Segment Start: DATASET ENTRIES

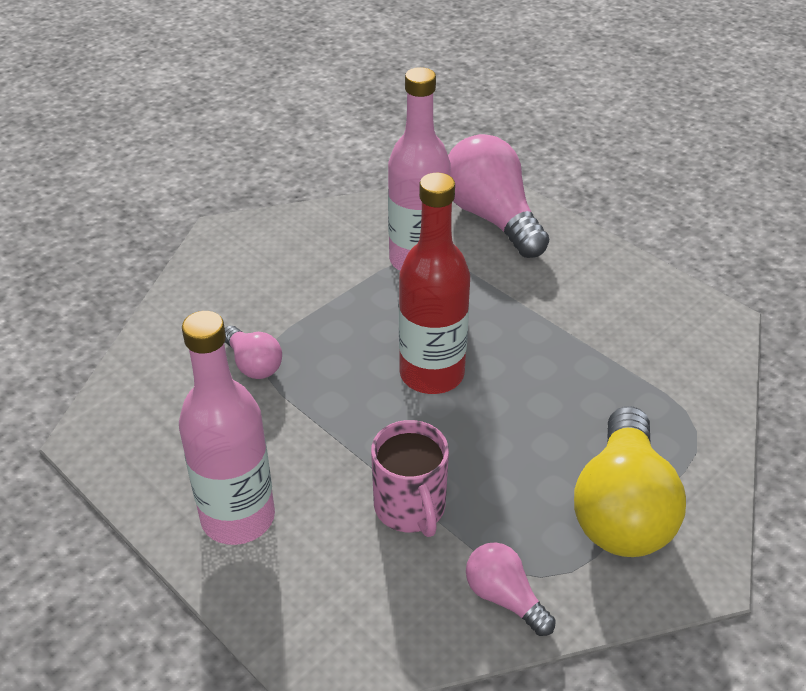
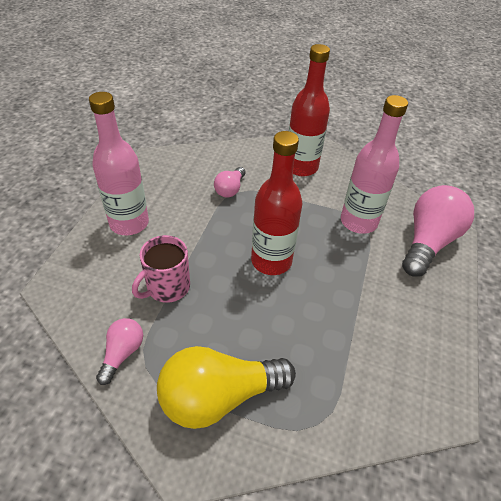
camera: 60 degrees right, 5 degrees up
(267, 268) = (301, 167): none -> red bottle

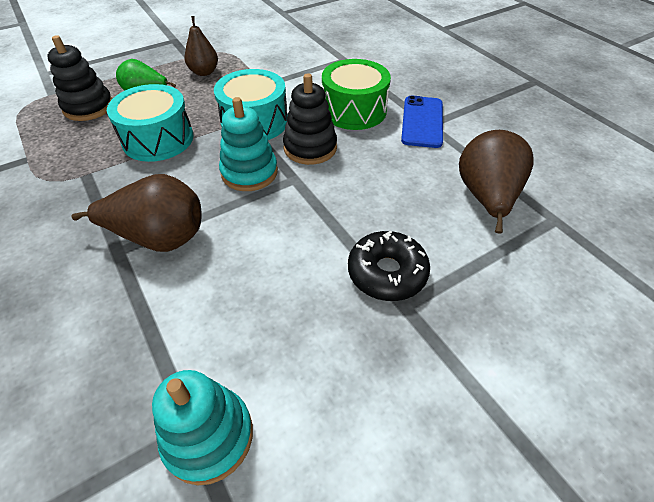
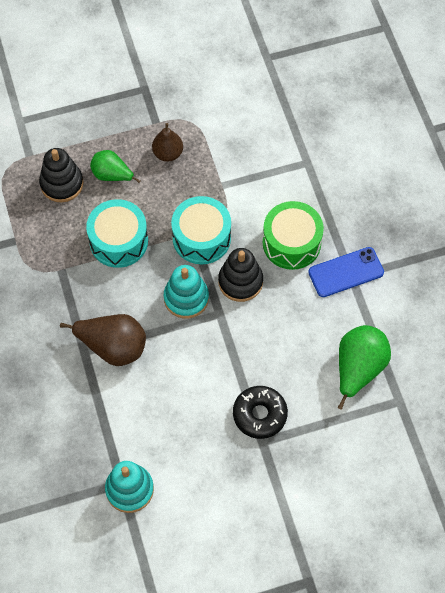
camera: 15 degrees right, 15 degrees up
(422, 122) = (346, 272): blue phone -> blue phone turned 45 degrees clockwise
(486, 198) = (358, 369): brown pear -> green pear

Segment End: DATASET ENTRIES

Print every line of the material above exactly as it reads, skipping the pictures.

camera: 60 degrees right, 5 degrees up
(267, 268) = (301, 167): none -> red bottle

camera: 15 degrees right, 15 degrees up
(422, 122) = (346, 272): blue phone -> blue phone turned 45 degrees clockwise
(486, 198) = (358, 369): brown pear -> green pear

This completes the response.